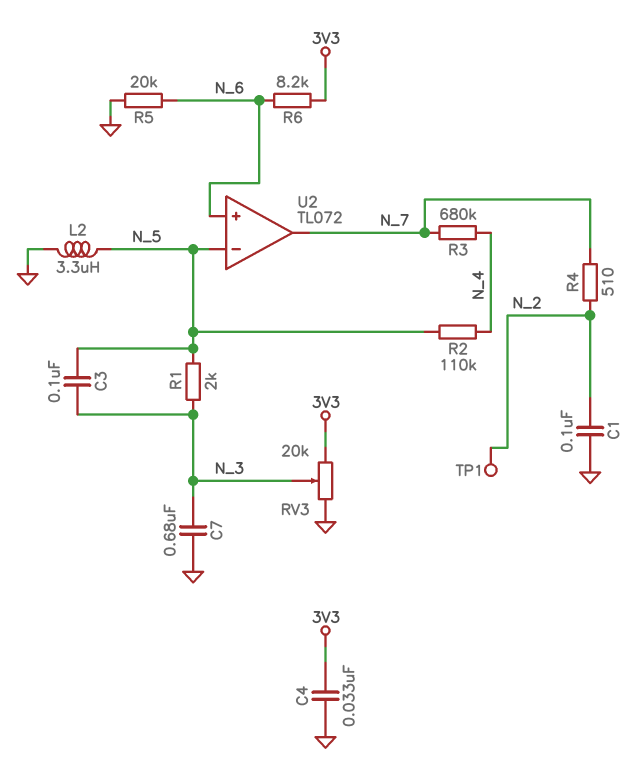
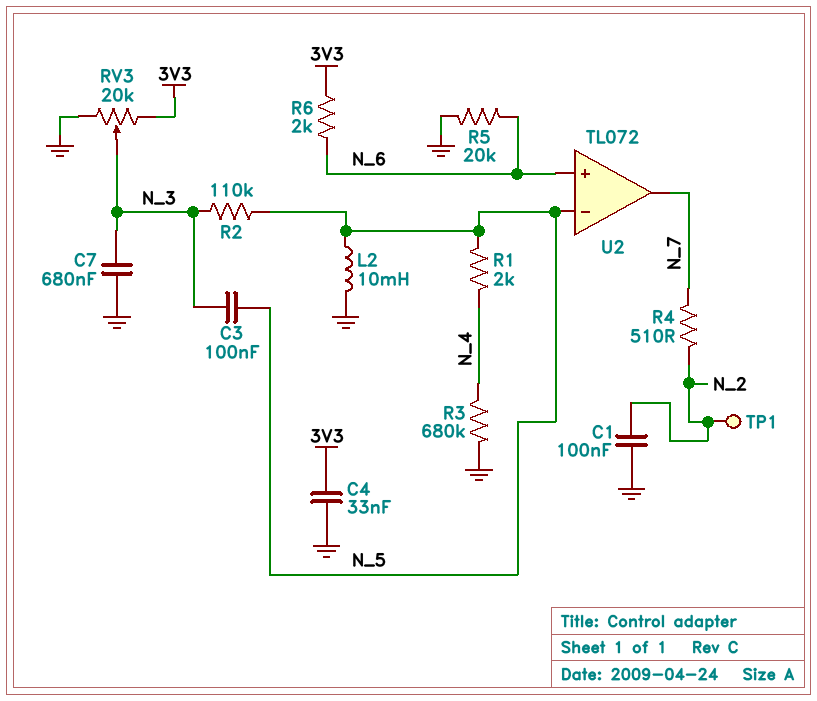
L2: 3.3uH (GND, N_5) -> 10mH (GND, N_5)
R1: 2k (N_3, N_5) -> 2k (N_4, N_5)
R2: 110k (N_4, N_5) -> 110k (N_3, N_5)
R3: 680k (N_4, N_7) -> 680k (GND, N_4)
R6: 8.2k (3V3, N_6) -> 2k (3V3, N_6)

What you will do:
Return only the lines running from the line with "R1: 2k (N_3, N_5) -> 2k (N_4, N_5)" to the last line of the records, both included, exactly as written.

Output for this task:
R1: 2k (N_3, N_5) -> 2k (N_4, N_5)
R2: 110k (N_4, N_5) -> 110k (N_3, N_5)
R3: 680k (N_4, N_7) -> 680k (GND, N_4)
R6: 8.2k (3V3, N_6) -> 2k (3V3, N_6)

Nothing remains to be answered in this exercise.